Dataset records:

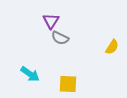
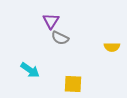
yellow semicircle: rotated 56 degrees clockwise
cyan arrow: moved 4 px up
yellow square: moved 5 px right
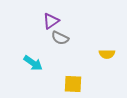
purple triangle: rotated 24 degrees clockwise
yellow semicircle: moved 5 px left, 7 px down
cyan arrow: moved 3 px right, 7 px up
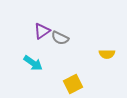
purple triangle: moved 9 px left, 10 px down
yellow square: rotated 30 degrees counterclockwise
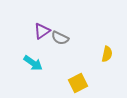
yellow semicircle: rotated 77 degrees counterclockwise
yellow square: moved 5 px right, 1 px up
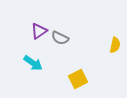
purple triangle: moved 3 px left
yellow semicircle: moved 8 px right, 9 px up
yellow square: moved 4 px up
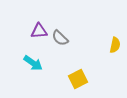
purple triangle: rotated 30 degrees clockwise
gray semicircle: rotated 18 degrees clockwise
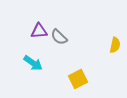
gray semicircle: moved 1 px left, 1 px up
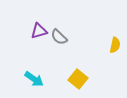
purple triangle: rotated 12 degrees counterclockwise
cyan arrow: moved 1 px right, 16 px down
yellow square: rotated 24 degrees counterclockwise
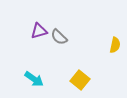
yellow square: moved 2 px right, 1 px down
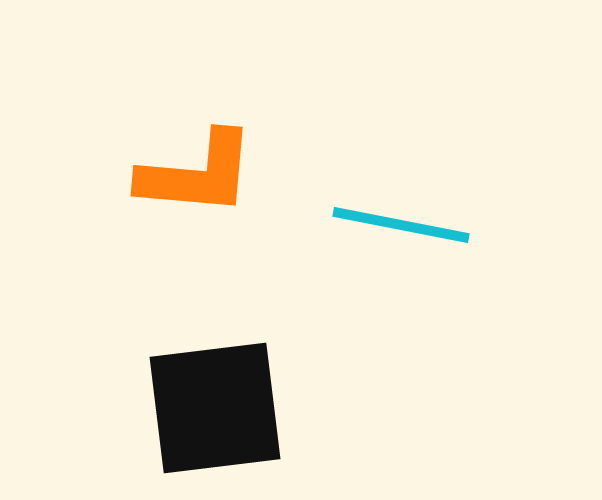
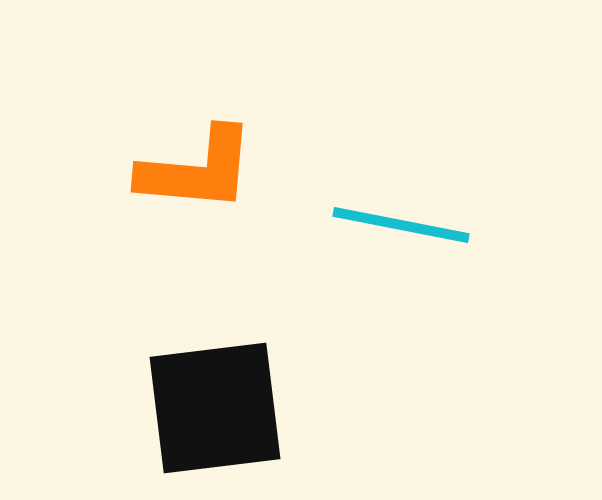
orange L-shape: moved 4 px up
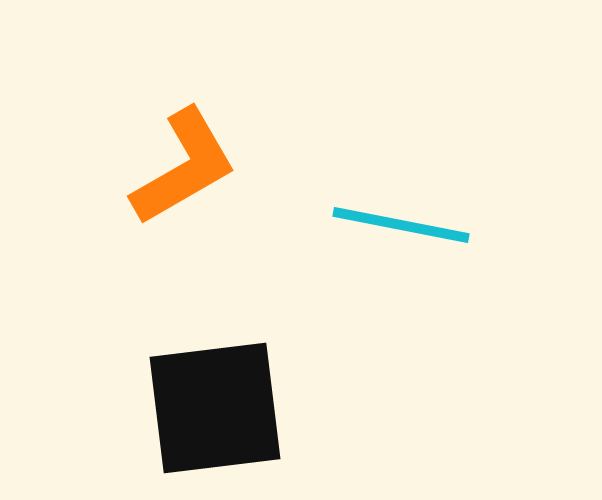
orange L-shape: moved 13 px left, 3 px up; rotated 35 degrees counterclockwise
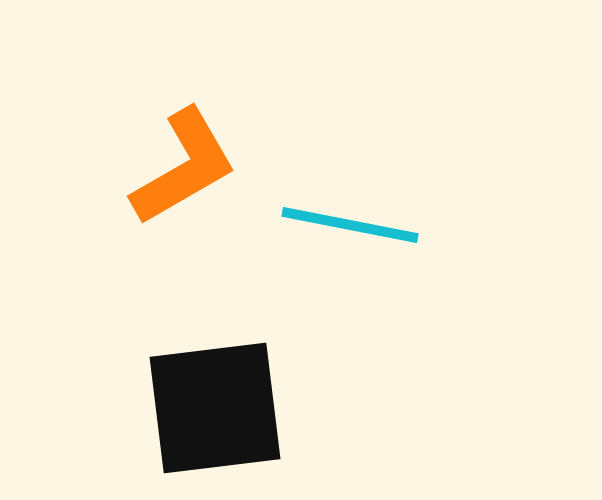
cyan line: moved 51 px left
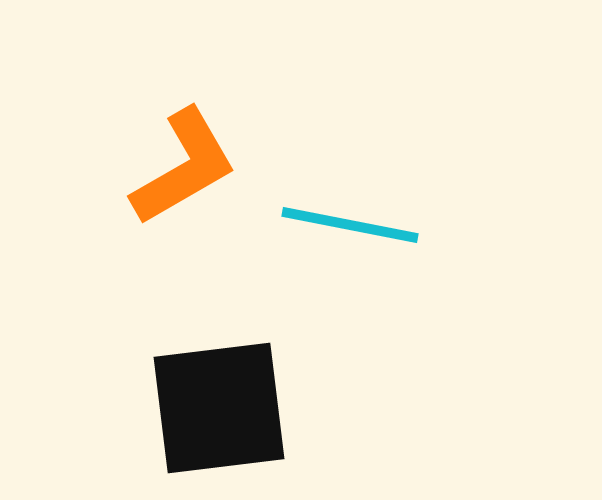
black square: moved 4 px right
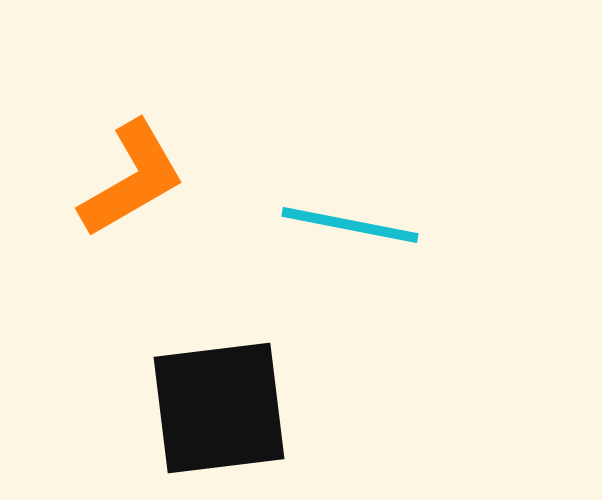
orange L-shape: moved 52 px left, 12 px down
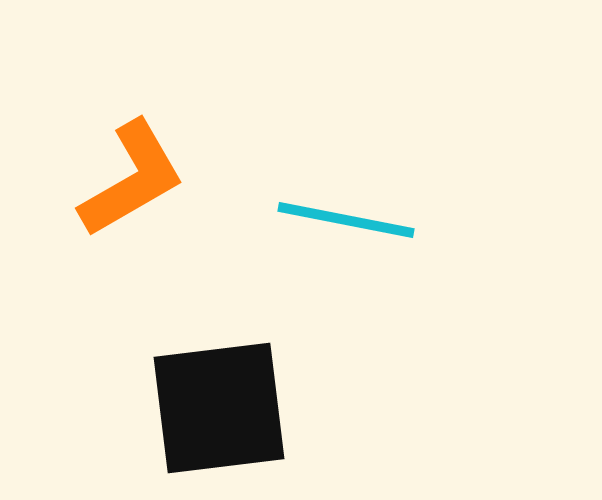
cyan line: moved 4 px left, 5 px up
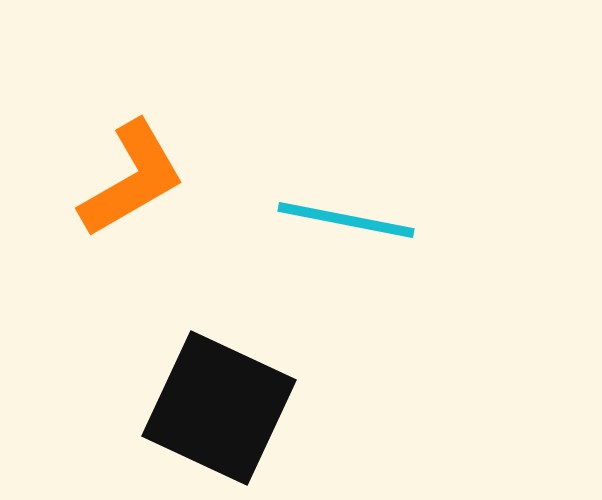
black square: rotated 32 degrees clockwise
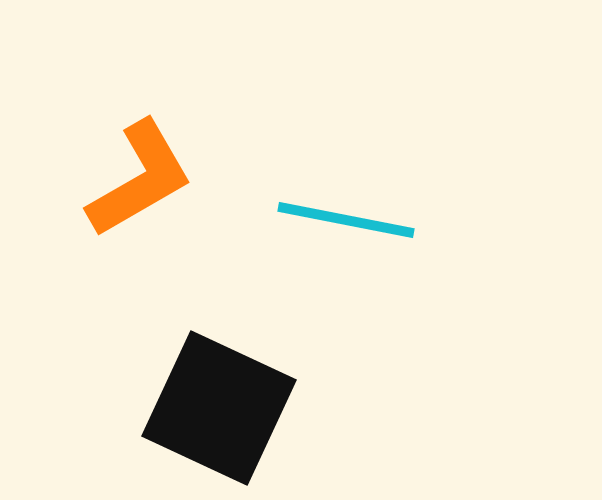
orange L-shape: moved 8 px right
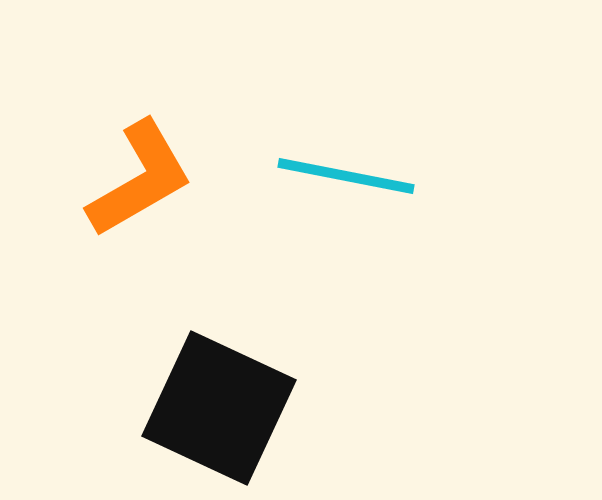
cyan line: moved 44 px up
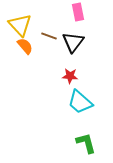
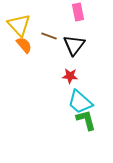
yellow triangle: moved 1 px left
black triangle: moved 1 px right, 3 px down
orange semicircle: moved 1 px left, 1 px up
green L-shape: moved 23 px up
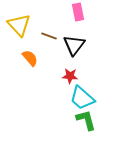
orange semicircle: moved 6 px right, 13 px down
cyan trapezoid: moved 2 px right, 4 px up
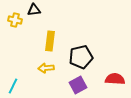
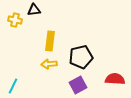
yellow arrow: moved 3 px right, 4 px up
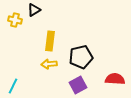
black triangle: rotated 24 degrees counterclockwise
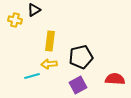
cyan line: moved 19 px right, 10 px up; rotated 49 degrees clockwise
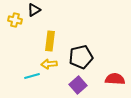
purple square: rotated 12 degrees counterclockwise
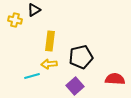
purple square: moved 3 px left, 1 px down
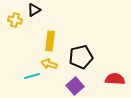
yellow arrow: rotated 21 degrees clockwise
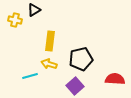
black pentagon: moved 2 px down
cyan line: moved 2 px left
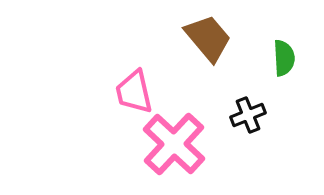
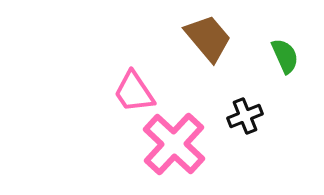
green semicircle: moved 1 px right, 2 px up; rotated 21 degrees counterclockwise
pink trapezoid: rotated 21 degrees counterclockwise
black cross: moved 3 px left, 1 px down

Work to be completed: Copy out every line of the data above word for word, leaving out the pictures.

Response:
yellow semicircle: rotated 56 degrees clockwise
cyan arrow: moved 4 px up
yellow square: moved 5 px right
purple triangle: rotated 24 degrees clockwise
yellow semicircle: moved 5 px left, 7 px down
cyan arrow: moved 3 px right, 7 px up
purple triangle: moved 9 px left, 10 px down
yellow square: rotated 30 degrees counterclockwise
yellow semicircle: rotated 77 degrees counterclockwise
yellow square: moved 5 px right, 1 px up
purple triangle: moved 3 px left
yellow semicircle: moved 8 px right, 9 px up
yellow square: moved 4 px up
purple triangle: rotated 30 degrees clockwise
gray semicircle: rotated 18 degrees clockwise
gray semicircle: moved 1 px left, 1 px up
purple triangle: rotated 12 degrees counterclockwise
cyan arrow: moved 1 px right, 16 px down
yellow square: rotated 24 degrees counterclockwise
yellow square: moved 2 px right, 1 px down
orange L-shape: moved 4 px up
orange L-shape: moved 13 px left, 3 px up; rotated 35 degrees counterclockwise
cyan line: moved 51 px left
black square: moved 4 px right
orange L-shape: moved 52 px left, 12 px down
cyan line: moved 4 px left, 5 px up
black square: rotated 32 degrees clockwise
orange L-shape: moved 8 px right
cyan line: moved 44 px up
yellow triangle: moved 1 px left
black triangle: moved 1 px right, 3 px down
orange semicircle: moved 1 px left, 1 px up
green L-shape: moved 23 px up
orange semicircle: moved 6 px right, 13 px down
cyan trapezoid: moved 2 px right, 4 px up
yellow arrow: moved 3 px right, 4 px up
black triangle: rotated 24 degrees counterclockwise
cyan line: moved 19 px right, 10 px up; rotated 49 degrees clockwise
purple square: rotated 12 degrees counterclockwise
purple square: moved 3 px left, 1 px down
yellow arrow: rotated 21 degrees clockwise
black pentagon: moved 2 px down
cyan line: moved 2 px left
green semicircle: moved 1 px right, 2 px up; rotated 21 degrees counterclockwise
pink trapezoid: rotated 21 degrees counterclockwise
black cross: moved 3 px left, 1 px down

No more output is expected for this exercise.